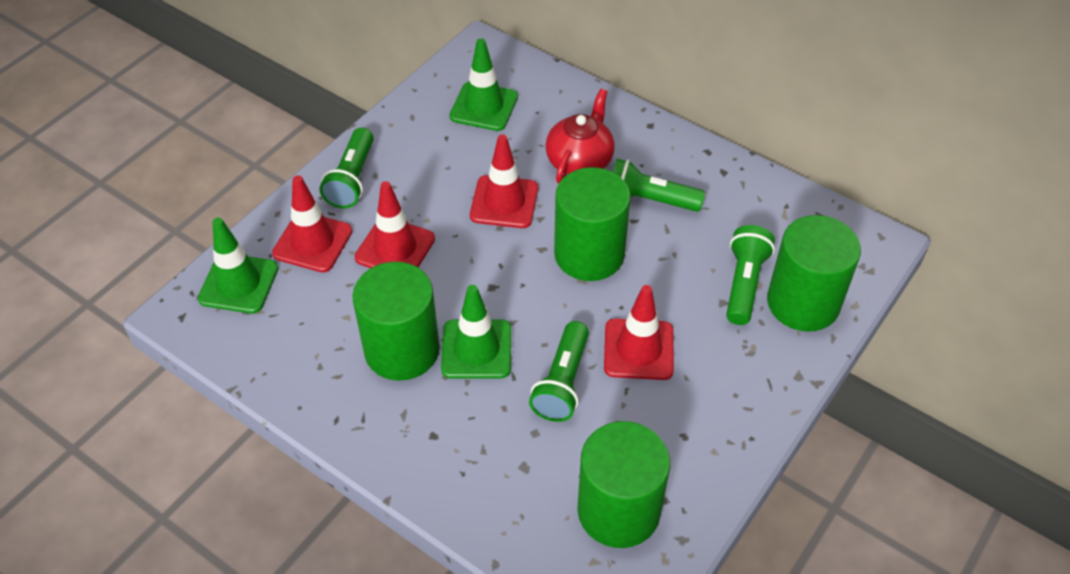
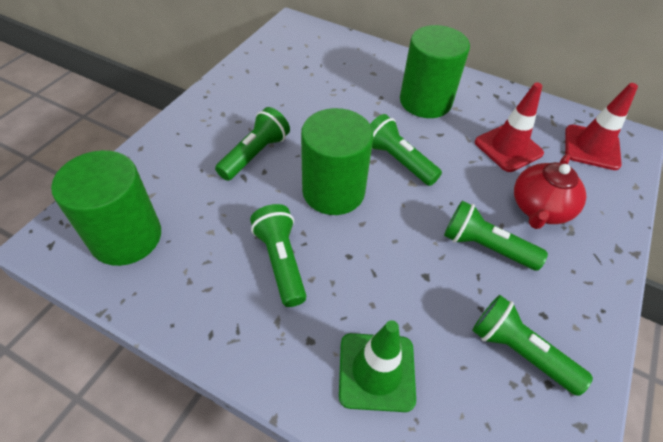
green cylinder: 4 -> 3
green flashlight: 4 -> 5
green traffic cone: 3 -> 1
red traffic cone: 4 -> 2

============

Task to complete: An exact copy of the data is required, with the pictures excluded.

Solution below:
green cylinder: 4 -> 3
green flashlight: 4 -> 5
green traffic cone: 3 -> 1
red traffic cone: 4 -> 2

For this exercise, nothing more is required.